- [EXERCISE]:
Word for word, and without a single picture, repeat the entries.

- [MATERIAL SUPPLIED]:
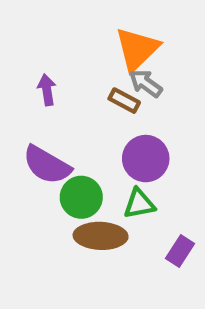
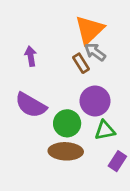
brown rectangle: (124, 101) -> (81, 63), turned 30
green circle: (81, 197) -> (67, 123), moved
green triangle: (139, 204) -> (105, 130), moved

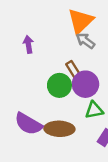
brown rectangle: (81, 63) -> (73, 69), moved
purple semicircle: (31, 105) -> (28, 124), moved
green circle: (67, 123) -> (59, 85), moved

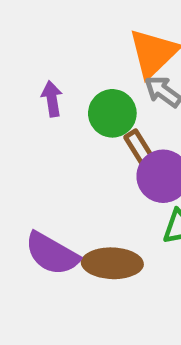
green circle: (59, 85) -> (112, 113), moved

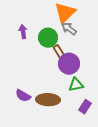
purple semicircle: (52, 254) -> (23, 96), size x0.7

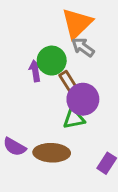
purple arrow: (23, 32) -> (35, 71), moved
green triangle: (76, 85) -> (74, 119), moved

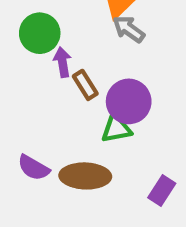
green circle: (52, 61) -> (40, 33), moved
brown rectangle: (68, 81) -> (85, 85), moved

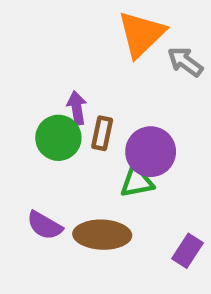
gray arrow: (129, 29) -> (185, 62), moved
green circle: (40, 33) -> (58, 138), moved
brown rectangle: (85, 85) -> (102, 133), turned 44

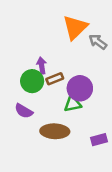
brown rectangle: (102, 133) -> (55, 79), turned 56
purple semicircle: (45, 225) -> (24, 111), moved
purple rectangle: (188, 251) -> (99, 140), turned 42

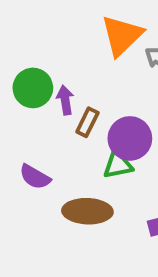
brown rectangle: (55, 79) -> (87, 122), turned -42
green circle: (32, 81) -> (33, 88), moved

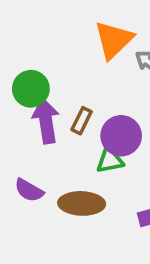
purple arrow: (65, 100) -> (46, 121), moved, size x1.6
purple semicircle: (35, 177) -> (29, 190), moved

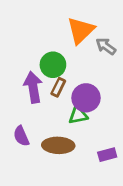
green circle: (31, 89) -> (53, 65), moved
purple semicircle: (29, 190) -> (21, 136), turned 36

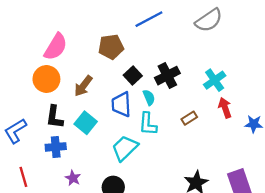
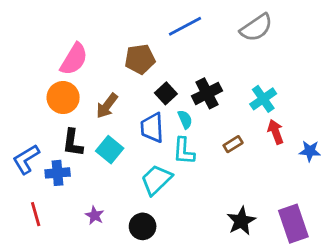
blue cross: (56, 147) -> (58, 173), moved

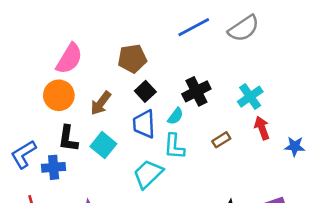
blue line: (185, 26) -> (194, 27), moved
black square: (166, 93) -> (145, 91), moved
cyan semicircle: (185, 119) -> (175, 116), turned 60

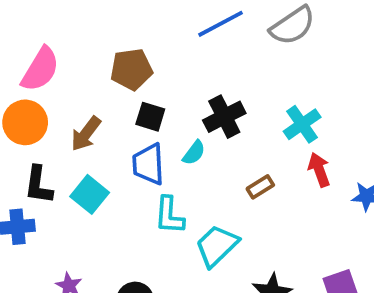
black square: (145, 91) -> (150, 117), turned -30
cyan L-shape: (174, 146) -> (169, 215), moved
cyan trapezoid: (148, 174) -> (217, 246), moved

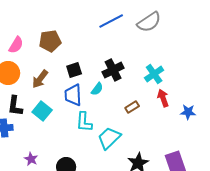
pink semicircle: (40, 69) -> (16, 45), size x0.7
brown pentagon: (131, 69) -> (50, 41), moved
black square: (150, 117) -> (74, 70), turned -35

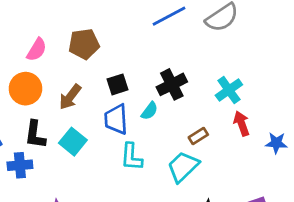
cyan trapezoid: (109, 138) -> (183, 167), moved

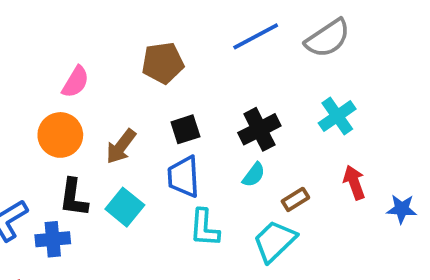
brown pentagon: (84, 44) -> (163, 63), moved
cyan cross: (229, 90) -> (337, 116), moved
cyan semicircle: (150, 111) -> (254, 175), moved

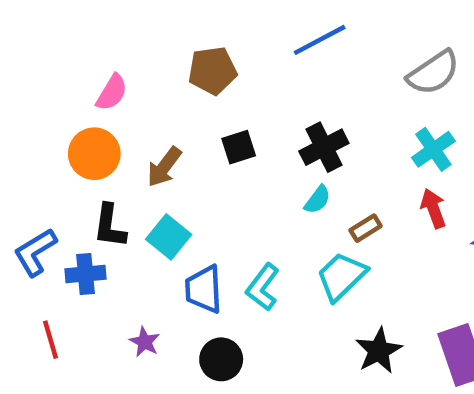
gray semicircle: (328, 38) -> (433, 73), moved
cyan cross: (337, 116) -> (433, 149), moved
blue trapezoid: (184, 177) -> (204, 289), moved
cyan L-shape: (204, 228) -> (263, 287), moved, turned 33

- [EXERCISE SOLUTION]:
brown rectangle: (124, 101) -> (81, 63), turned 30
green circle: (81, 197) -> (67, 123), moved
green triangle: (139, 204) -> (105, 130), moved

brown rectangle: (81, 63) -> (73, 69), moved
purple semicircle: (31, 105) -> (28, 124), moved
green circle: (67, 123) -> (59, 85), moved

green circle: (59, 85) -> (112, 113), moved

purple semicircle: (52, 254) -> (23, 96), size x0.7

purple arrow: (23, 32) -> (35, 71), moved
green triangle: (76, 85) -> (74, 119), moved

green circle: (52, 61) -> (40, 33), moved
brown rectangle: (68, 81) -> (85, 85), moved

gray arrow: (129, 29) -> (185, 62), moved
green circle: (40, 33) -> (58, 138), moved
brown rectangle: (85, 85) -> (102, 133), turned 44

brown rectangle: (102, 133) -> (55, 79), turned 56
purple semicircle: (45, 225) -> (24, 111), moved
purple rectangle: (188, 251) -> (99, 140), turned 42

brown rectangle: (55, 79) -> (87, 122), turned -42
green circle: (32, 81) -> (33, 88), moved

purple arrow: (65, 100) -> (46, 121), moved, size x1.6
purple semicircle: (35, 177) -> (29, 190), moved

green circle: (31, 89) -> (53, 65), moved
purple semicircle: (29, 190) -> (21, 136), turned 36

blue cross: (56, 147) -> (58, 173), moved

blue line: (185, 26) -> (194, 27), moved
black square: (166, 93) -> (145, 91), moved
cyan semicircle: (185, 119) -> (175, 116), turned 60

black square: (145, 91) -> (150, 117), turned -30
cyan L-shape: (174, 146) -> (169, 215), moved
cyan trapezoid: (148, 174) -> (217, 246), moved

pink semicircle: (40, 69) -> (16, 45), size x0.7
brown pentagon: (131, 69) -> (50, 41), moved
black square: (150, 117) -> (74, 70), turned -35

cyan trapezoid: (109, 138) -> (183, 167), moved

brown pentagon: (84, 44) -> (163, 63), moved
cyan cross: (229, 90) -> (337, 116), moved
cyan semicircle: (150, 111) -> (254, 175), moved

gray semicircle: (328, 38) -> (433, 73), moved
cyan cross: (337, 116) -> (433, 149), moved
blue trapezoid: (184, 177) -> (204, 289), moved
cyan L-shape: (204, 228) -> (263, 287), moved, turned 33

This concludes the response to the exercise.